Colored object listings:
>>>>>

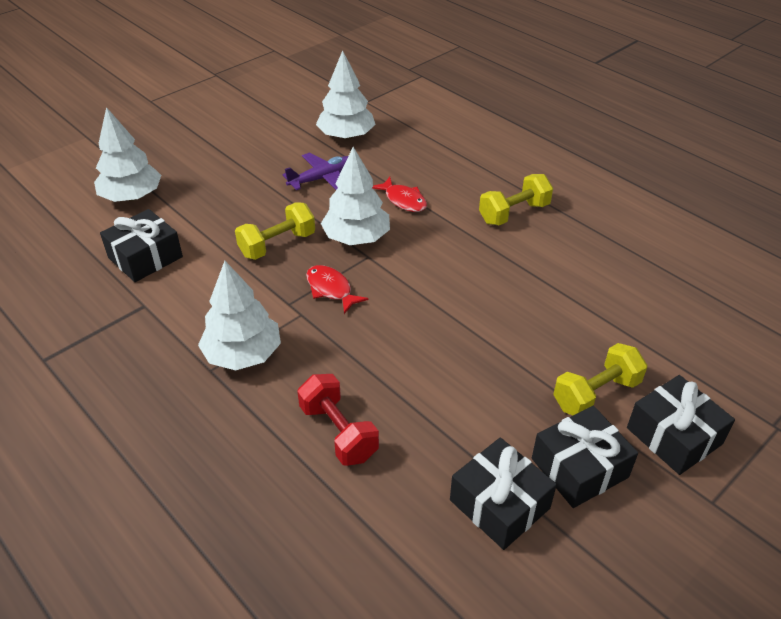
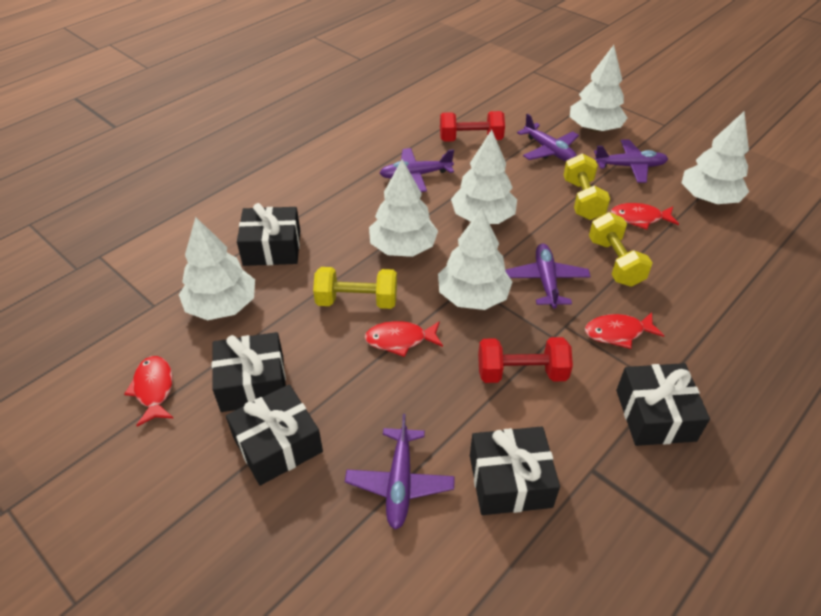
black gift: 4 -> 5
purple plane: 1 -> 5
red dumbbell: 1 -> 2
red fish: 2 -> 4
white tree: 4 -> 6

<<<<<

● What is being asked:
Omitting all pictures, reproduce the records above in their entirety.

● Response to the exercise:
black gift: 4 -> 5
purple plane: 1 -> 5
red dumbbell: 1 -> 2
red fish: 2 -> 4
white tree: 4 -> 6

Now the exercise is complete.